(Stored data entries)
========

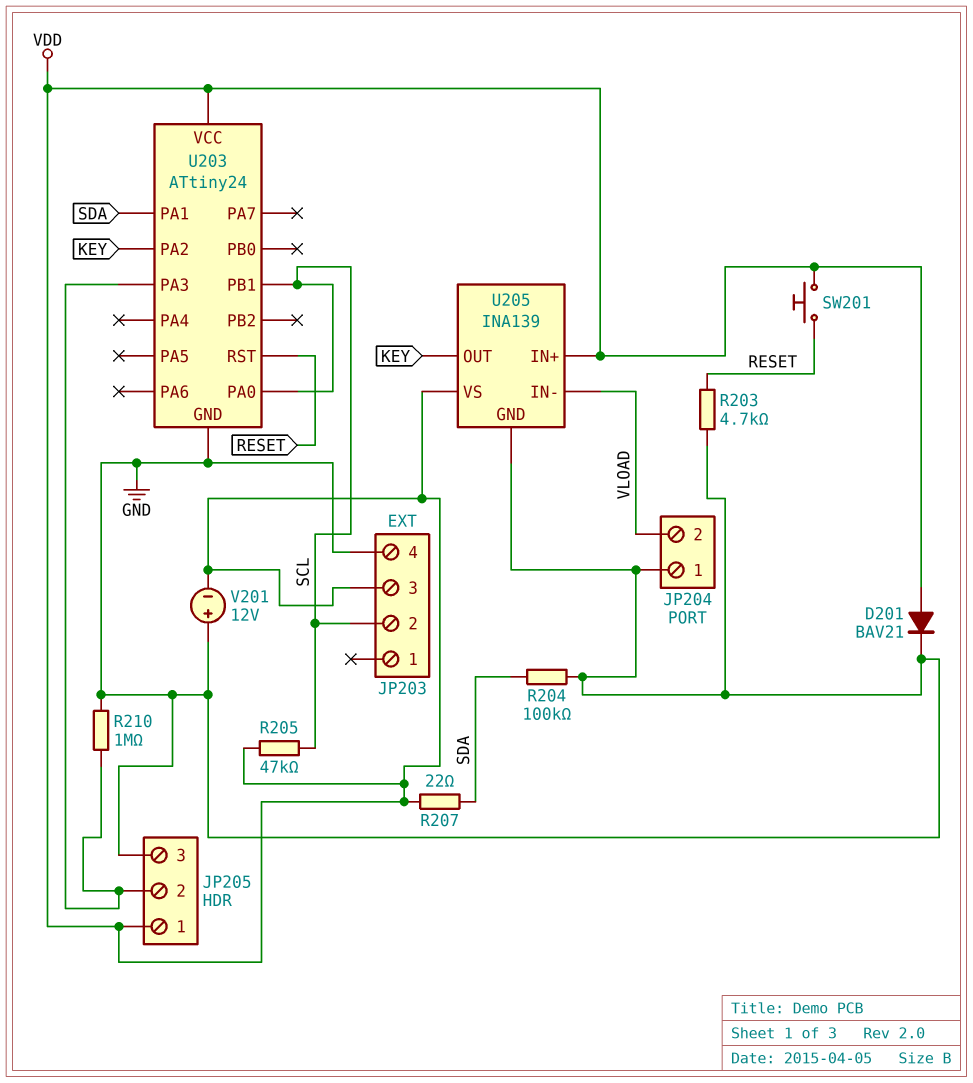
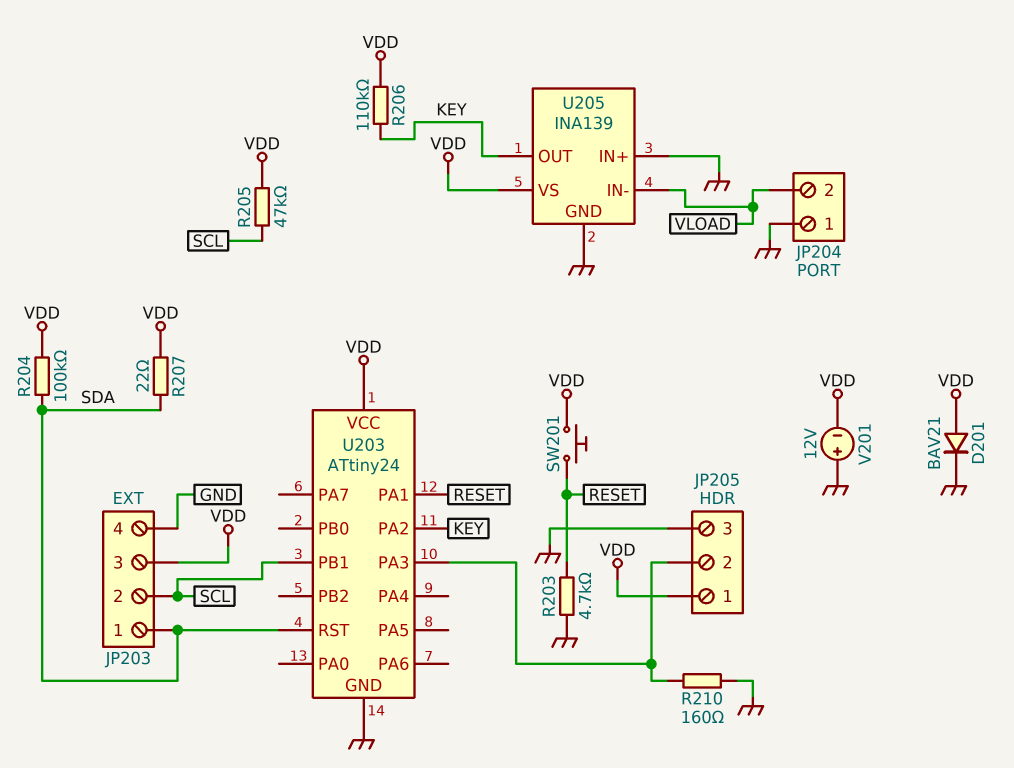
JP203 pin 1: none -> SDA
R204: 100k (GND, SDA) -> 100k (SDA, VDD)
R206: none -> 110k (KEY, VDD)
R210: 1M (GND, JP205/2) -> 160 (GND, JP205/2)
U203 pin PA0: SCL -> none
U203 pin PA1: SDA -> RESET
U203 pin RST: RESET -> SDA
U205 pin IN+: VDD -> GND

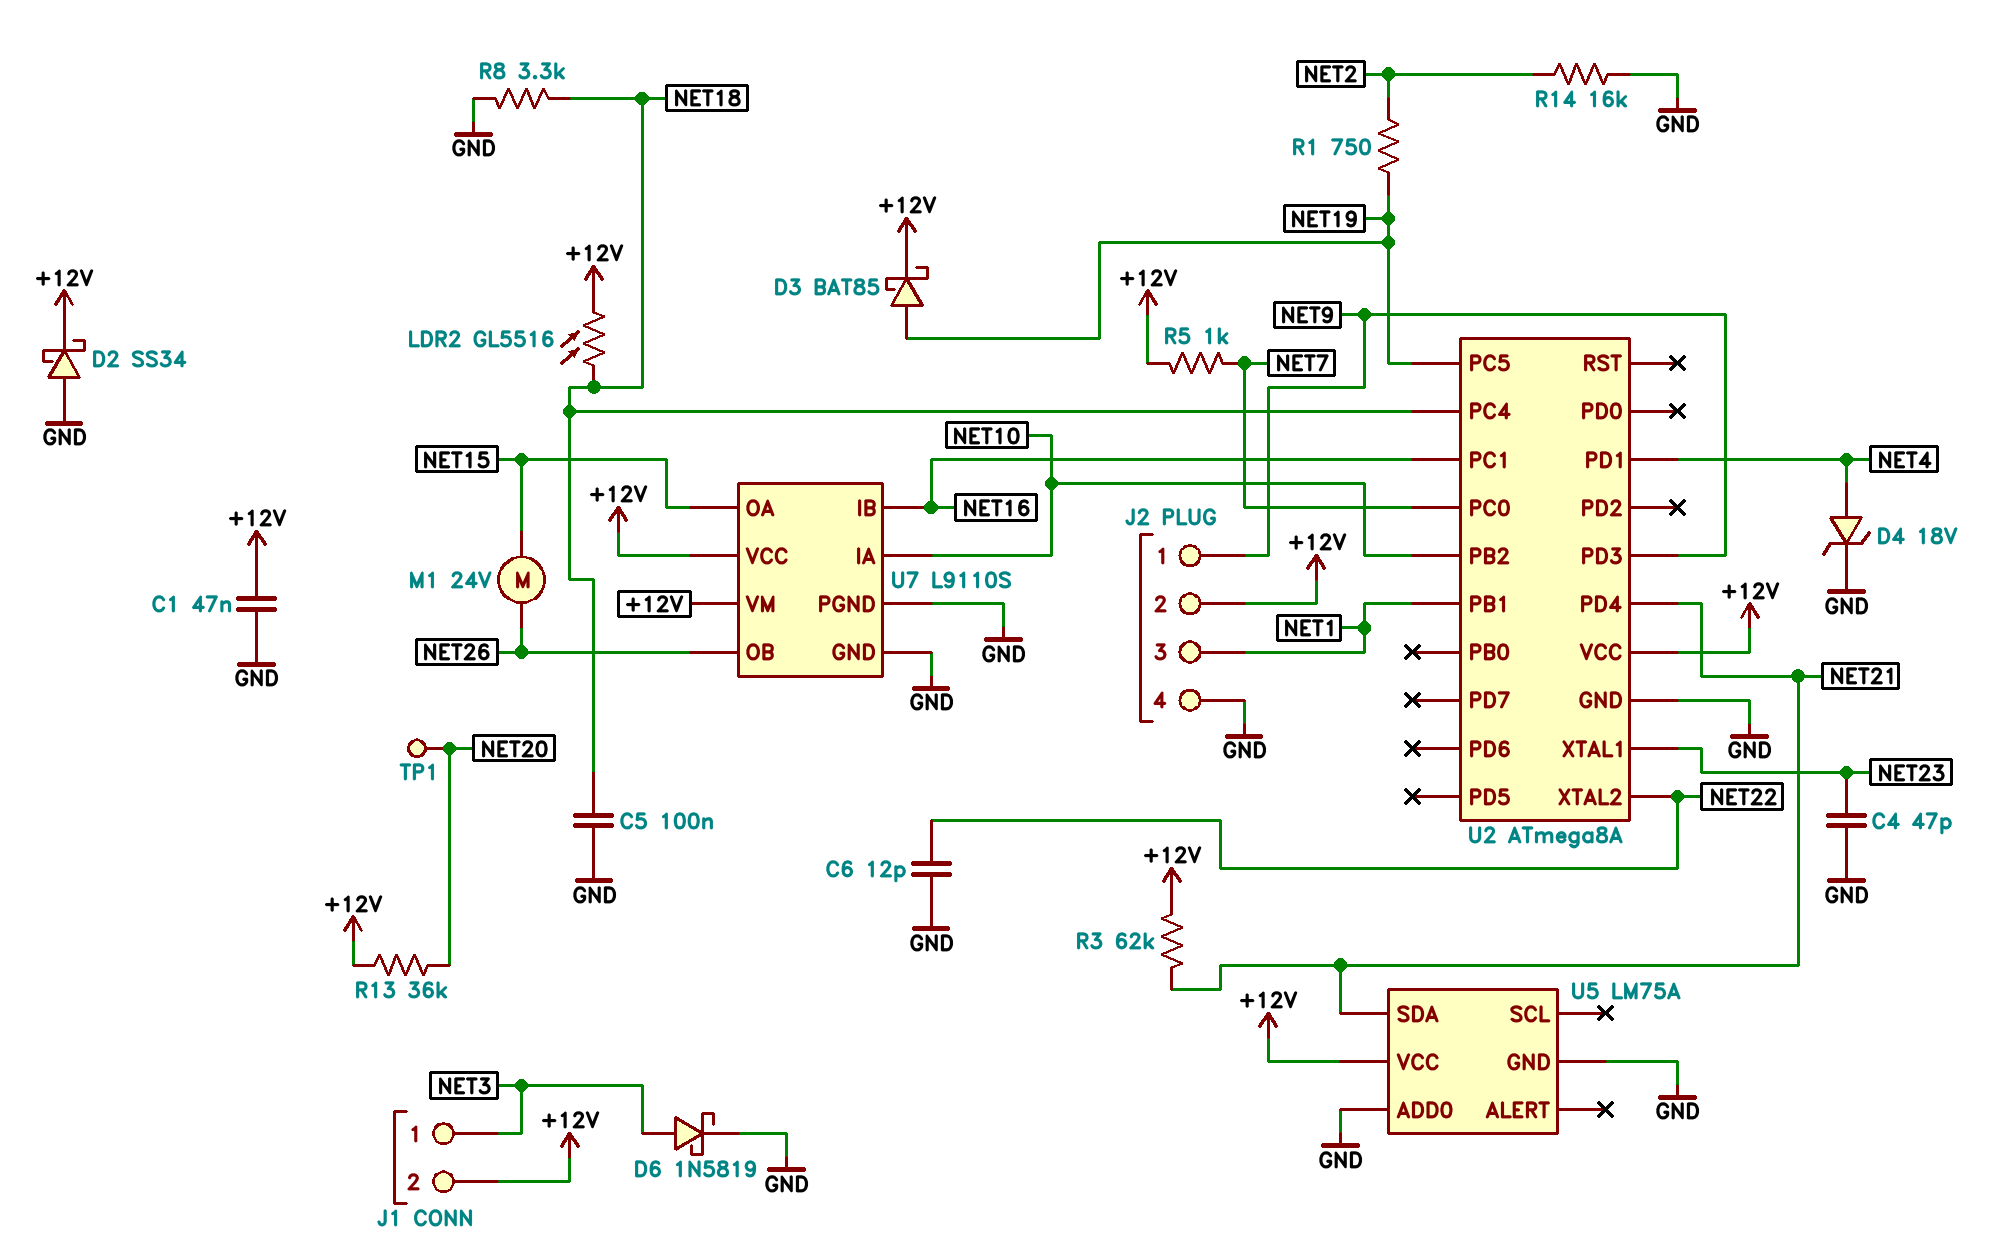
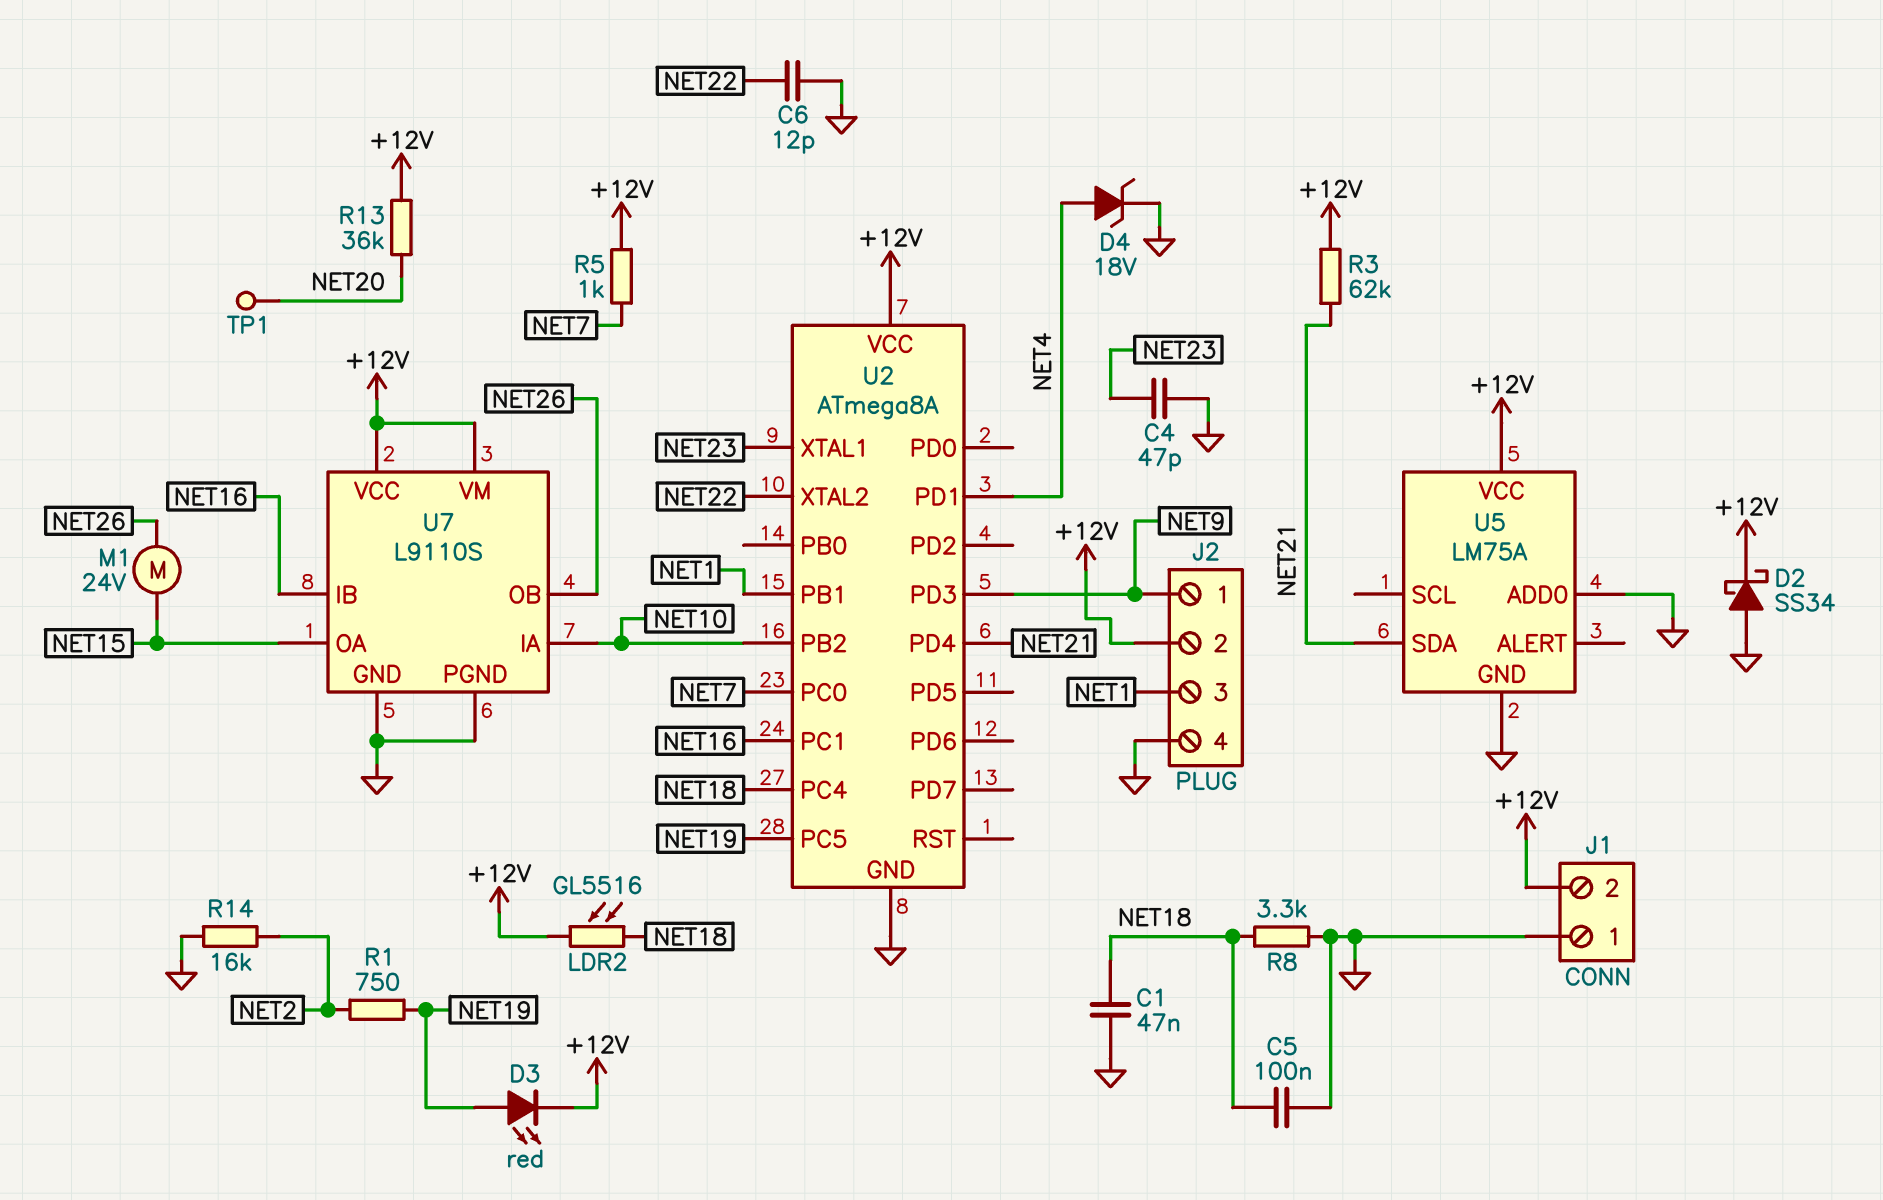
C1: 47nF (+12V, GND) -> 47nF (GND, NET18)
D3: schottky BAT85 (A NET19, K +12V) -> LED red (A NET19, K +12V)
D6: schottky 1N5819 (A NET3, K GND) -> none
J1 pin 1: NET3 -> GND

========

The task — In the records above, transcribe exactly the lines from the one containing "U205 pin IN+: VDD -> GND" through the last line, both included, and skip the pictures.

Solution to this exercise —
U205 pin IN+: VDD -> GND

C1: 47nF (+12V, GND) -> 47nF (GND, NET18)
D3: schottky BAT85 (A NET19, K +12V) -> LED red (A NET19, K +12V)
D6: schottky 1N5819 (A NET3, K GND) -> none
J1 pin 1: NET3 -> GND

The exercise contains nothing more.